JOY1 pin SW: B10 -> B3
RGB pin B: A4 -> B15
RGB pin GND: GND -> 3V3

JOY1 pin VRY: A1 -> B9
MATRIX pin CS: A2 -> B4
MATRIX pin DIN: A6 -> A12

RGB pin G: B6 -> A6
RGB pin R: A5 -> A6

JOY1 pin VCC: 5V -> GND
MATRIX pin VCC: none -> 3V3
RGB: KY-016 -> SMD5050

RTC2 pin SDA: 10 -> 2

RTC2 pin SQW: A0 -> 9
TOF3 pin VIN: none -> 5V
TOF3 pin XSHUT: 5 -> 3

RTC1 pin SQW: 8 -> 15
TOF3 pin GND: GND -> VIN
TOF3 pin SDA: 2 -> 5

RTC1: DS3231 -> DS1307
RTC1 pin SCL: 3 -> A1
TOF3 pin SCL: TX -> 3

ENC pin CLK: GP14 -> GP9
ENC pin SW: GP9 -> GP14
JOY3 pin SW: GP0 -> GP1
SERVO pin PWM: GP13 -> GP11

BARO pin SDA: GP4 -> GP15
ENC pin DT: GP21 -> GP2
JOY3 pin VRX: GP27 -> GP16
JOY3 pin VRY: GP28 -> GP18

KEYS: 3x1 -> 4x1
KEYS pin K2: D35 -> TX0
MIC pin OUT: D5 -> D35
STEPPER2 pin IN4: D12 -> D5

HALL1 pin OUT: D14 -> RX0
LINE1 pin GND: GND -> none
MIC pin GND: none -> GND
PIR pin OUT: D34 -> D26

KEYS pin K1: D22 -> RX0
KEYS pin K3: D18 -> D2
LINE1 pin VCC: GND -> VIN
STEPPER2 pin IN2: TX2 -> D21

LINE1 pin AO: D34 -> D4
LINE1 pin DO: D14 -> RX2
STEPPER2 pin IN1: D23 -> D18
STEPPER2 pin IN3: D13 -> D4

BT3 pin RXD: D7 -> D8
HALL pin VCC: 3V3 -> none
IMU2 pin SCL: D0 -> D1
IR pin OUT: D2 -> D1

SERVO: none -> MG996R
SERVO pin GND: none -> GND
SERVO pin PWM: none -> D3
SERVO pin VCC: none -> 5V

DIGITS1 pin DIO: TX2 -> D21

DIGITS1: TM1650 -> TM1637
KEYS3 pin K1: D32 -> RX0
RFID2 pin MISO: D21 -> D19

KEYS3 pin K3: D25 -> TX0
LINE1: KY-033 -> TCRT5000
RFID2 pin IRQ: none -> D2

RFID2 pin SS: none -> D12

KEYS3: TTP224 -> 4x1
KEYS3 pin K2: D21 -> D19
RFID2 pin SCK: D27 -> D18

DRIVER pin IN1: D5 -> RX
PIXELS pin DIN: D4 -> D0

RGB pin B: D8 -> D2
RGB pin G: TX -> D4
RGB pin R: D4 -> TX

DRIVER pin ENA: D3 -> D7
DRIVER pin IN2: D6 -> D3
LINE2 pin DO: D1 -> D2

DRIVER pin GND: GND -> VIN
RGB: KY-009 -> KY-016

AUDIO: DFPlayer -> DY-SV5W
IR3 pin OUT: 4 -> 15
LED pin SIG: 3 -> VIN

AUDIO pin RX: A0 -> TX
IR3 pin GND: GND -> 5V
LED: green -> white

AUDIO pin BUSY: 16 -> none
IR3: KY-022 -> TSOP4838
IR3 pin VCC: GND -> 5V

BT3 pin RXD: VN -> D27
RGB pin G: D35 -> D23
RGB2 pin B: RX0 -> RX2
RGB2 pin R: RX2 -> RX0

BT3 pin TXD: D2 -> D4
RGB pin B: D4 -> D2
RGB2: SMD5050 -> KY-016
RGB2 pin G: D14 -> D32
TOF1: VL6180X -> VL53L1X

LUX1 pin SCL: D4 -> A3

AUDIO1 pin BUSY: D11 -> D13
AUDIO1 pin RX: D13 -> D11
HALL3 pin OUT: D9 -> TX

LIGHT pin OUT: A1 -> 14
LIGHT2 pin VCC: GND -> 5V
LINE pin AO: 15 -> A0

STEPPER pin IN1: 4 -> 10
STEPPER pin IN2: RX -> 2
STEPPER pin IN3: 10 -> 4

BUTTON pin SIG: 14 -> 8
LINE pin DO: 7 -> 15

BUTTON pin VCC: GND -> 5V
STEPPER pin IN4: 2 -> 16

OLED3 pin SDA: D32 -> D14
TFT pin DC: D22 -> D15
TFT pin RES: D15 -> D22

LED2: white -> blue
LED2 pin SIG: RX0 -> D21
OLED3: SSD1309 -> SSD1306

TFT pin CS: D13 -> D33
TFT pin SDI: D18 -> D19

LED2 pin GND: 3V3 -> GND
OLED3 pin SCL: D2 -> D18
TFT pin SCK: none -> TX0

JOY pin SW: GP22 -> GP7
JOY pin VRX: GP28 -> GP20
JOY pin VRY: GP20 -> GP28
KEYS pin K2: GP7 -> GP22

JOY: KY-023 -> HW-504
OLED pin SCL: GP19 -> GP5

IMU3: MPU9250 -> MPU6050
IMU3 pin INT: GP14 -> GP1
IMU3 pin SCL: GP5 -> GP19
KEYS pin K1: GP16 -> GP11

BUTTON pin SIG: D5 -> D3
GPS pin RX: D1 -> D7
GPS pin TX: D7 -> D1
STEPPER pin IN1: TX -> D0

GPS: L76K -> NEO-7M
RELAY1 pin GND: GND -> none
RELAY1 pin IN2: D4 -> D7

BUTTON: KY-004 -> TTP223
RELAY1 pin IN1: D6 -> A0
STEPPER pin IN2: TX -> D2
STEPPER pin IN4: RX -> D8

# WHAT YOU ARE ASKED TO DO
A verbatim copy of all the records is to be produced.

# EXERCISE ANSWER
JOY1 pin SW: B10 -> B3
RGB pin B: A4 -> B15
RGB pin GND: GND -> 3V3

JOY1 pin VRY: A1 -> B9
MATRIX pin CS: A2 -> B4
MATRIX pin DIN: A6 -> A12

RGB pin G: B6 -> A6
RGB pin R: A5 -> A6

JOY1 pin VCC: 5V -> GND
MATRIX pin VCC: none -> 3V3
RGB: KY-016 -> SMD5050

RTC2 pin SDA: 10 -> 2

RTC2 pin SQW: A0 -> 9
TOF3 pin VIN: none -> 5V
TOF3 pin XSHUT: 5 -> 3

RTC1 pin SQW: 8 -> 15
TOF3 pin GND: GND -> VIN
TOF3 pin SDA: 2 -> 5

RTC1: DS3231 -> DS1307
RTC1 pin SCL: 3 -> A1
TOF3 pin SCL: TX -> 3

ENC pin CLK: GP14 -> GP9
ENC pin SW: GP9 -> GP14
JOY3 pin SW: GP0 -> GP1
SERVO pin PWM: GP13 -> GP11

BARO pin SDA: GP4 -> GP15
ENC pin DT: GP21 -> GP2
JOY3 pin VRX: GP27 -> GP16
JOY3 pin VRY: GP28 -> GP18

KEYS: 3x1 -> 4x1
KEYS pin K2: D35 -> TX0
MIC pin OUT: D5 -> D35
STEPPER2 pin IN4: D12 -> D5

HALL1 pin OUT: D14 -> RX0
LINE1 pin GND: GND -> none
MIC pin GND: none -> GND
PIR pin OUT: D34 -> D26

KEYS pin K1: D22 -> RX0
KEYS pin K3: D18 -> D2
LINE1 pin VCC: GND -> VIN
STEPPER2 pin IN2: TX2 -> D21

LINE1 pin AO: D34 -> D4
LINE1 pin DO: D14 -> RX2
STEPPER2 pin IN1: D23 -> D18
STEPPER2 pin IN3: D13 -> D4

BT3 pin RXD: D7 -> D8
HALL pin VCC: 3V3 -> none
IMU2 pin SCL: D0 -> D1
IR pin OUT: D2 -> D1

SERVO: none -> MG996R
SERVO pin GND: none -> GND
SERVO pin PWM: none -> D3
SERVO pin VCC: none -> 5V

DIGITS1 pin DIO: TX2 -> D21

DIGITS1: TM1650 -> TM1637
KEYS3 pin K1: D32 -> RX0
RFID2 pin MISO: D21 -> D19

KEYS3 pin K3: D25 -> TX0
LINE1: KY-033 -> TCRT5000
RFID2 pin IRQ: none -> D2

RFID2 pin SS: none -> D12

KEYS3: TTP224 -> 4x1
KEYS3 pin K2: D21 -> D19
RFID2 pin SCK: D27 -> D18

DRIVER pin IN1: D5 -> RX
PIXELS pin DIN: D4 -> D0

RGB pin B: D8 -> D2
RGB pin G: TX -> D4
RGB pin R: D4 -> TX

DRIVER pin ENA: D3 -> D7
DRIVER pin IN2: D6 -> D3
LINE2 pin DO: D1 -> D2

DRIVER pin GND: GND -> VIN
RGB: KY-009 -> KY-016

AUDIO: DFPlayer -> DY-SV5W
IR3 pin OUT: 4 -> 15
LED pin SIG: 3 -> VIN

AUDIO pin RX: A0 -> TX
IR3 pin GND: GND -> 5V
LED: green -> white

AUDIO pin BUSY: 16 -> none
IR3: KY-022 -> TSOP4838
IR3 pin VCC: GND -> 5V

BT3 pin RXD: VN -> D27
RGB pin G: D35 -> D23
RGB2 pin B: RX0 -> RX2
RGB2 pin R: RX2 -> RX0

BT3 pin TXD: D2 -> D4
RGB pin B: D4 -> D2
RGB2: SMD5050 -> KY-016
RGB2 pin G: D14 -> D32
TOF1: VL6180X -> VL53L1X

LUX1 pin SCL: D4 -> A3

AUDIO1 pin BUSY: D11 -> D13
AUDIO1 pin RX: D13 -> D11
HALL3 pin OUT: D9 -> TX

LIGHT pin OUT: A1 -> 14
LIGHT2 pin VCC: GND -> 5V
LINE pin AO: 15 -> A0

STEPPER pin IN1: 4 -> 10
STEPPER pin IN2: RX -> 2
STEPPER pin IN3: 10 -> 4

BUTTON pin SIG: 14 -> 8
LINE pin DO: 7 -> 15

BUTTON pin VCC: GND -> 5V
STEPPER pin IN4: 2 -> 16

OLED3 pin SDA: D32 -> D14
TFT pin DC: D22 -> D15
TFT pin RES: D15 -> D22

LED2: white -> blue
LED2 pin SIG: RX0 -> D21
OLED3: SSD1309 -> SSD1306

TFT pin CS: D13 -> D33
TFT pin SDI: D18 -> D19

LED2 pin GND: 3V3 -> GND
OLED3 pin SCL: D2 -> D18
TFT pin SCK: none -> TX0

JOY pin SW: GP22 -> GP7
JOY pin VRX: GP28 -> GP20
JOY pin VRY: GP20 -> GP28
KEYS pin K2: GP7 -> GP22

JOY: KY-023 -> HW-504
OLED pin SCL: GP19 -> GP5

IMU3: MPU9250 -> MPU6050
IMU3 pin INT: GP14 -> GP1
IMU3 pin SCL: GP5 -> GP19
KEYS pin K1: GP16 -> GP11

BUTTON pin SIG: D5 -> D3
GPS pin RX: D1 -> D7
GPS pin TX: D7 -> D1
STEPPER pin IN1: TX -> D0

GPS: L76K -> NEO-7M
RELAY1 pin GND: GND -> none
RELAY1 pin IN2: D4 -> D7

BUTTON: KY-004 -> TTP223
RELAY1 pin IN1: D6 -> A0
STEPPER pin IN2: TX -> D2
STEPPER pin IN4: RX -> D8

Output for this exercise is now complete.